• **Problem details**
None of the images should appear in your copy. Transcribe the data in full.

Records excerpted from a collection
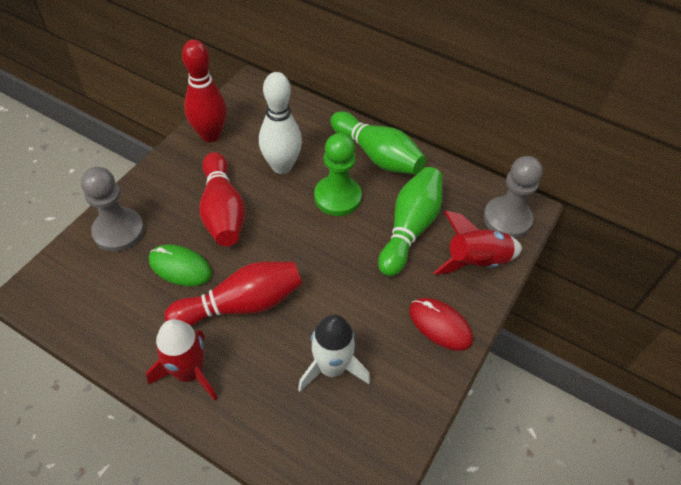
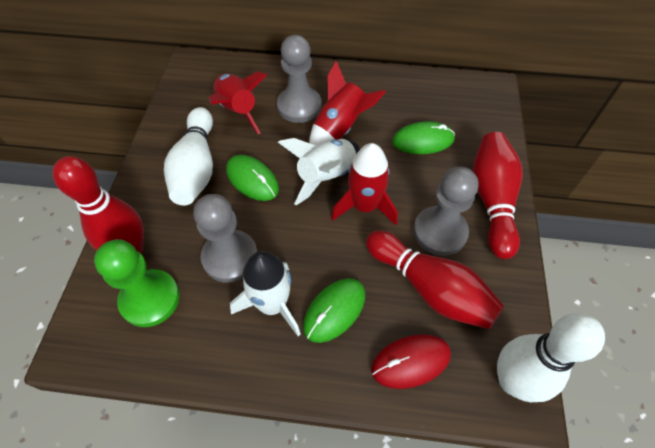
green bowling pin: 2 -> 0
green mouse: 1 -> 3
grey pawn: 2 -> 3
red rocket: 2 -> 3
white bowling pin: 1 -> 2
white rocket: 1 -> 2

• **Response for this exercise**
green bowling pin: 2 -> 0
green mouse: 1 -> 3
grey pawn: 2 -> 3
red rocket: 2 -> 3
white bowling pin: 1 -> 2
white rocket: 1 -> 2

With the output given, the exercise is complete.